_Task details:_
Set down all of the entries word for word, omitting the images they contain.

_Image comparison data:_
· · · · ·

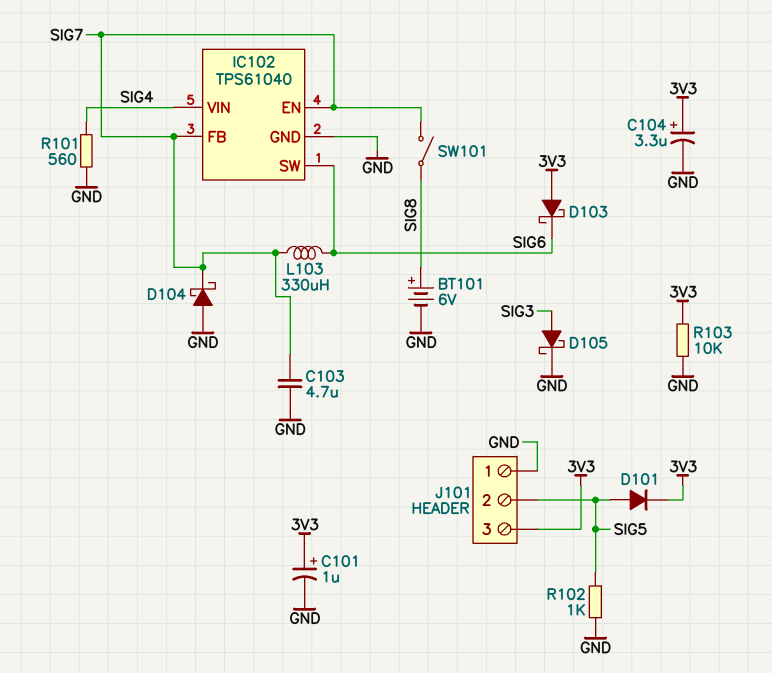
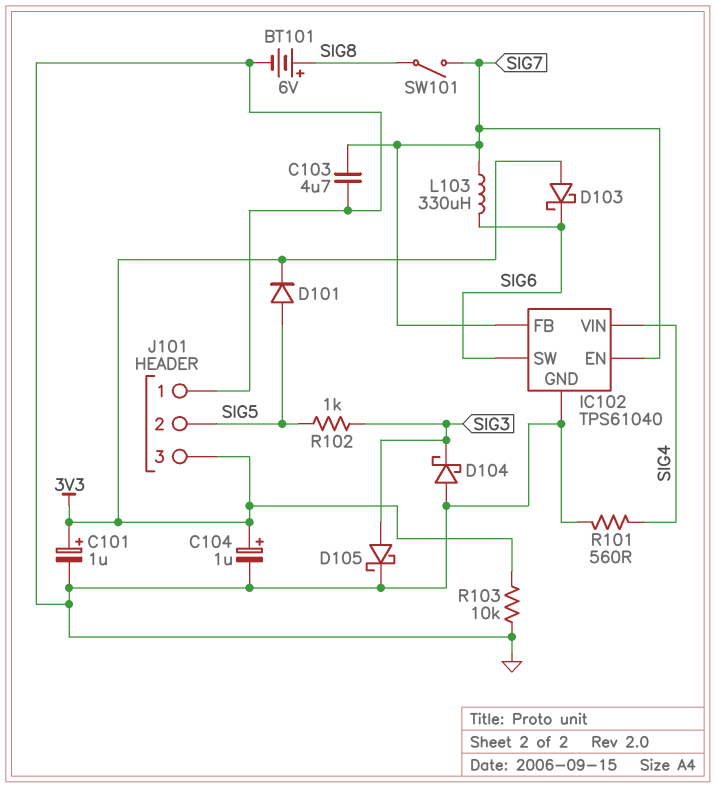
C104: 3.3uF (plus 3V3, minus GND) -> 1uF (plus 3V3, minus GND)
D104: schottky (A GND, K SIG7) -> schottky (A GND, K SIG3)
R102: 1k (GND, SIG5) -> 1k (SIG3, SIG5)

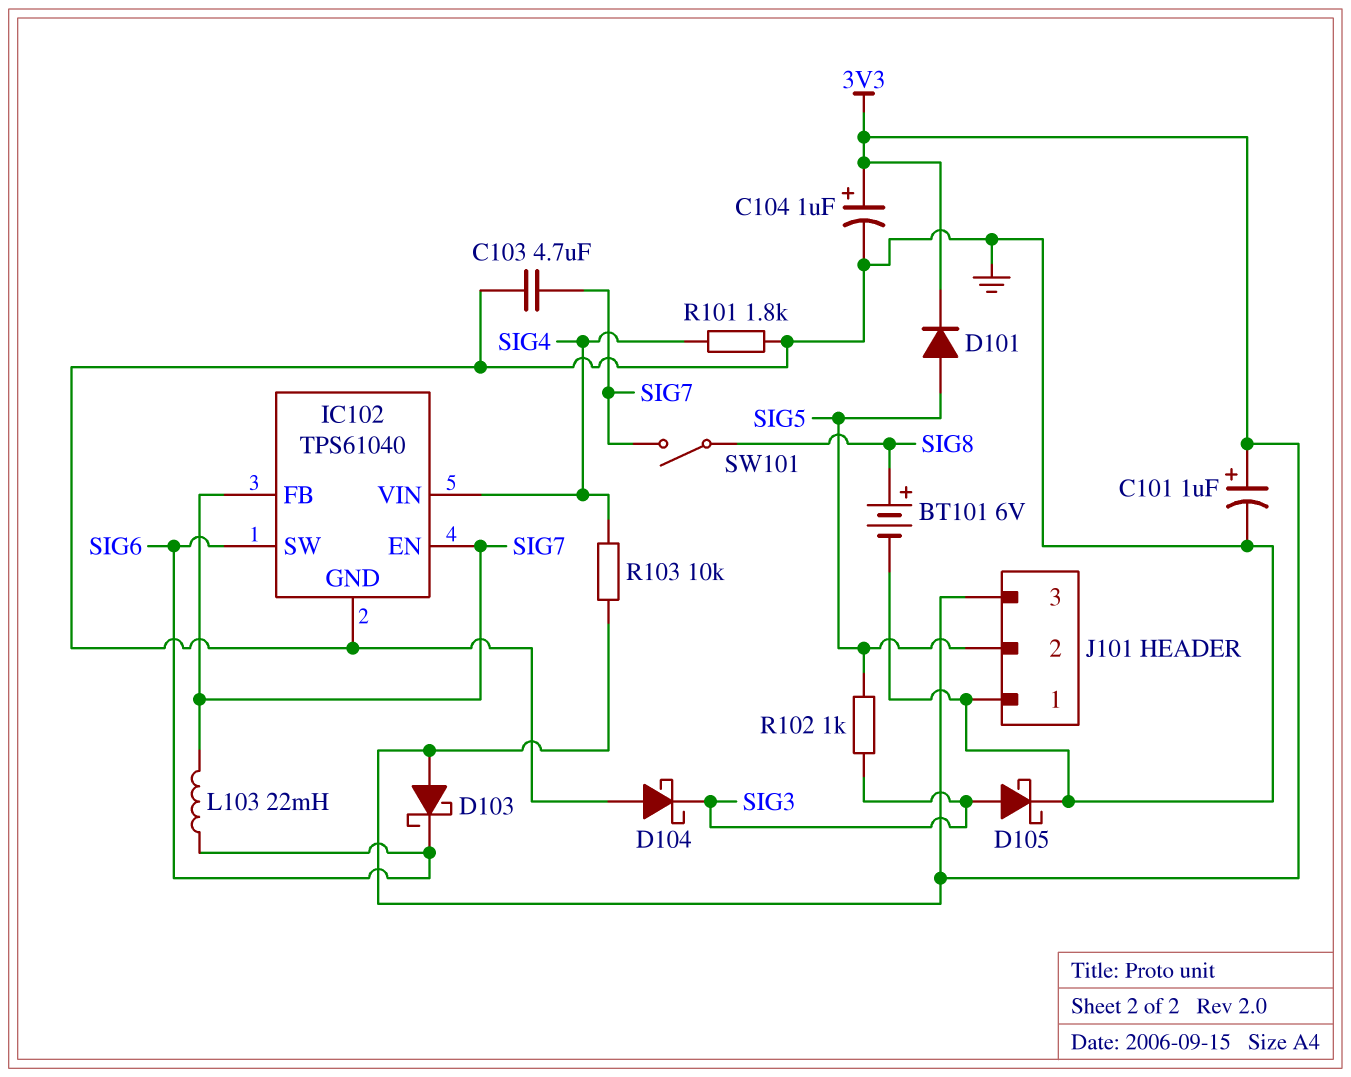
L103: 330uH (SIG6, SIG7) -> 22mH (SIG6, SIG7)
R101: 560 (GND, SIG4) -> 1.8k (GND, SIG4)
R103: 10k (3V3, GND) -> 10k (3V3, SIG4)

· · · · ·

_Answer to the problem:_
C104: 3.3uF (plus 3V3, minus GND) -> 1uF (plus 3V3, minus GND)
D104: schottky (A GND, K SIG7) -> schottky (A GND, K SIG3)
R102: 1k (GND, SIG5) -> 1k (SIG3, SIG5)

L103: 330uH (SIG6, SIG7) -> 22mH (SIG6, SIG7)
R101: 560 (GND, SIG4) -> 1.8k (GND, SIG4)
R103: 10k (3V3, GND) -> 10k (3V3, SIG4)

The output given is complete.